(Exercise) Wherever the string "degrees" appears in a line of the listing below, report that line.
^^^^
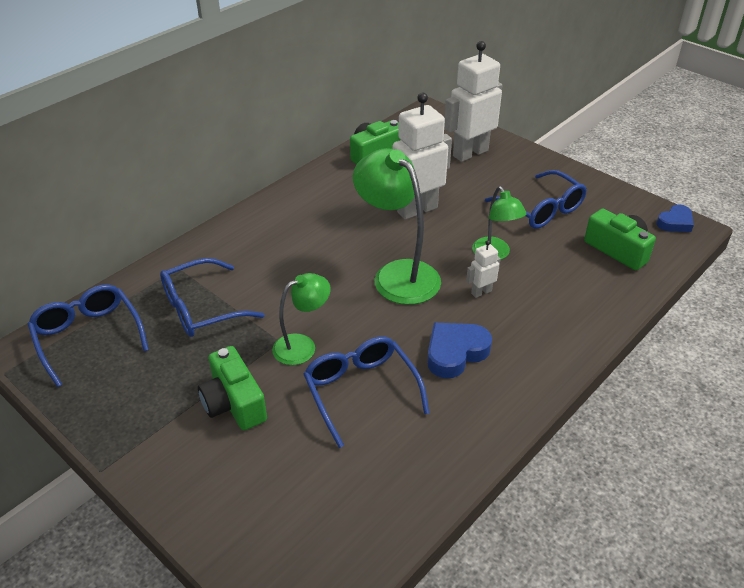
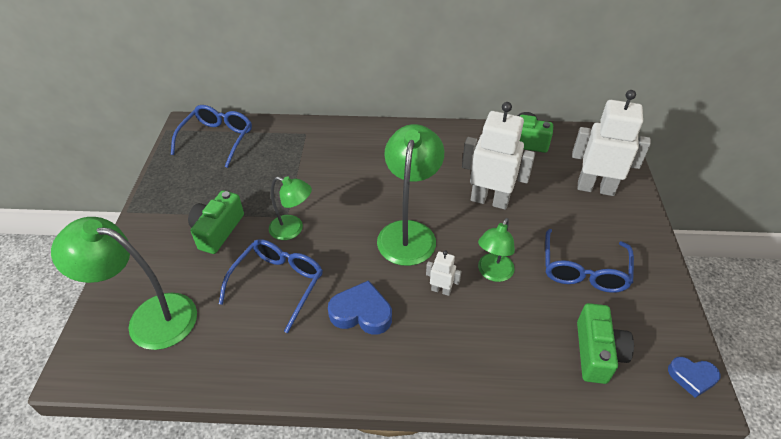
camera: 50 degrees right, 5 degrees up
blue glasses [160,258,265,337] -> none
none -> green lamp [51,217,197,350]

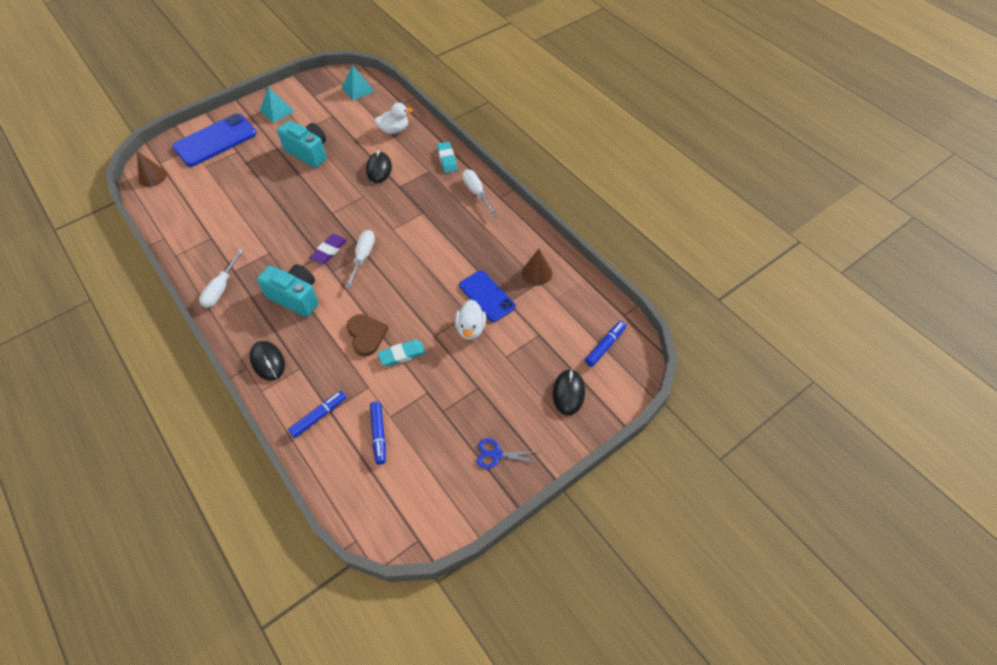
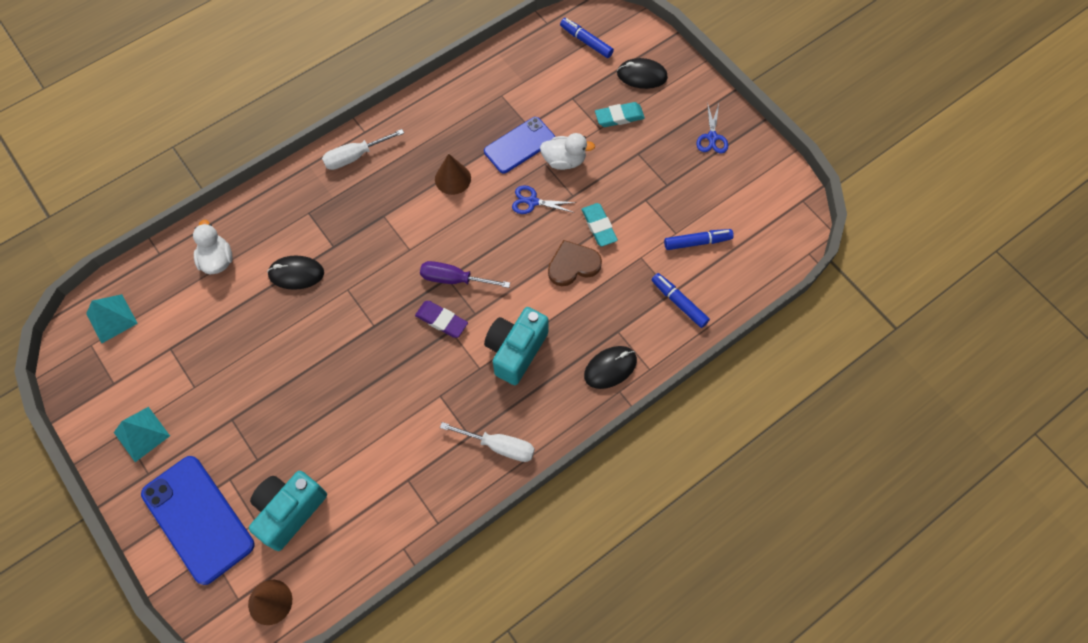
camera: 90 degrees left, 10 degrees up
turquoise camera [277,121,326,168] -> turquoise camera moved to [249,471,327,551]
white screwdriver [346,230,375,288] -> purple screwdriver [420,261,510,288]
turquoise eraser [437,142,458,173] -> turquoise eraser moved to [595,102,645,127]
brown cone [522,249,552,285] -> brown cone moved to [435,154,471,195]
none -> blue scissors [512,185,576,214]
^^^^
(Written solution)
camera: 50 degrees right, 5 degrees up
camera: 90 degrees left, 10 degrees up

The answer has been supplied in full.